TASK INSTRUCTIONS:
Look below for the lines from the one with "camera: 70 degrees right, 10 degrees up" to the one with "(425, 455) = (243, 441): white", and copy exactly those lines, both ends included.

RAW DATA:

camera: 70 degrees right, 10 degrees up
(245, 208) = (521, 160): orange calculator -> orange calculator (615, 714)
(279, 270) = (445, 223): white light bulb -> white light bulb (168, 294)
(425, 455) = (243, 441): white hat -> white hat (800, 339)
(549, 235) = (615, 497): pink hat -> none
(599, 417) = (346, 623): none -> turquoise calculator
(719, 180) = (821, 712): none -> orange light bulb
* * *
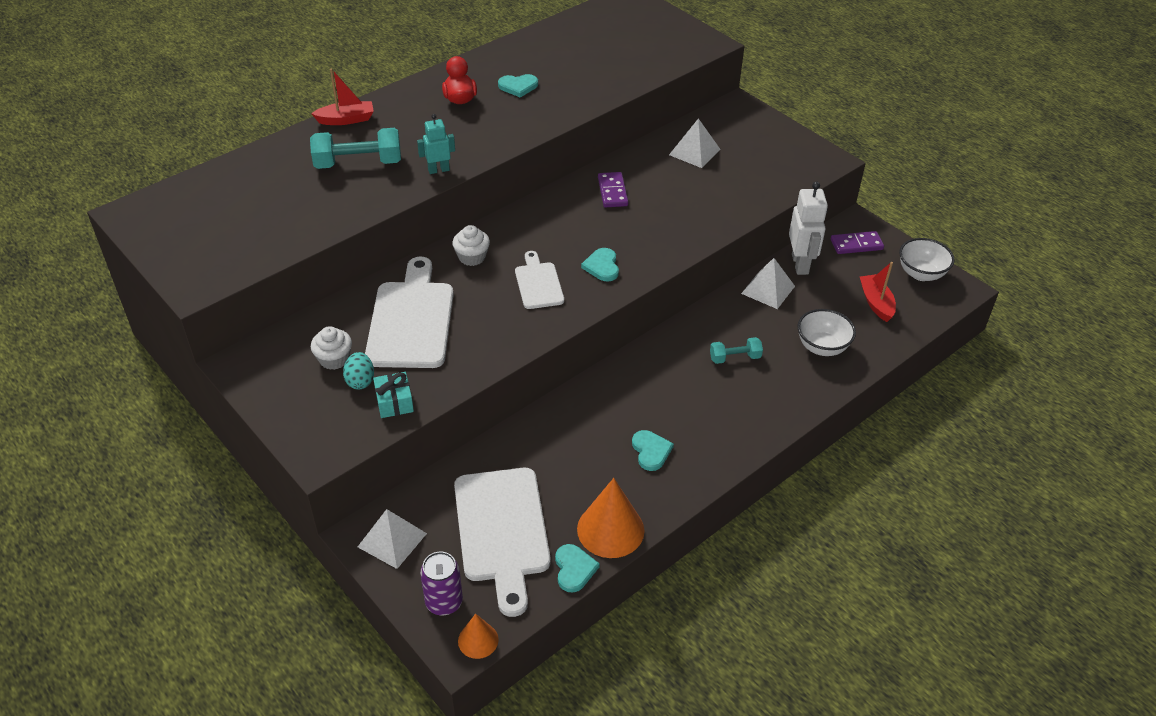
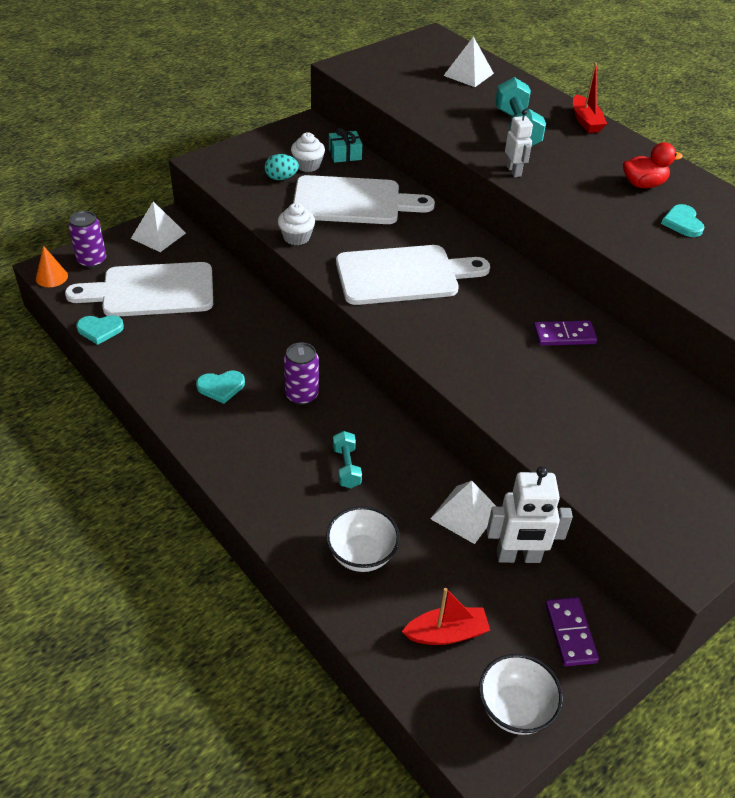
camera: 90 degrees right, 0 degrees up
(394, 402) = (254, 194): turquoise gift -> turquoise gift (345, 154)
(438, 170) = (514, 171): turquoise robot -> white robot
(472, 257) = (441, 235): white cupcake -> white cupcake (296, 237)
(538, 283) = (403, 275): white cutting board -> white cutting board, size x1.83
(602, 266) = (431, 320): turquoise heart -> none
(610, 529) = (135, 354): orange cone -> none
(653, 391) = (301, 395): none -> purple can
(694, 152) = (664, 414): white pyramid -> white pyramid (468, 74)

EXERCISE RESULT:
camera: 70 degrees right, 10 degrees up
(245, 208) = (521, 160): orange calculator -> orange calculator (615, 714)
(279, 270) = (445, 223): white light bulb -> white light bulb (168, 294)
(425, 455) = (243, 441): white hat -> white hat (800, 339)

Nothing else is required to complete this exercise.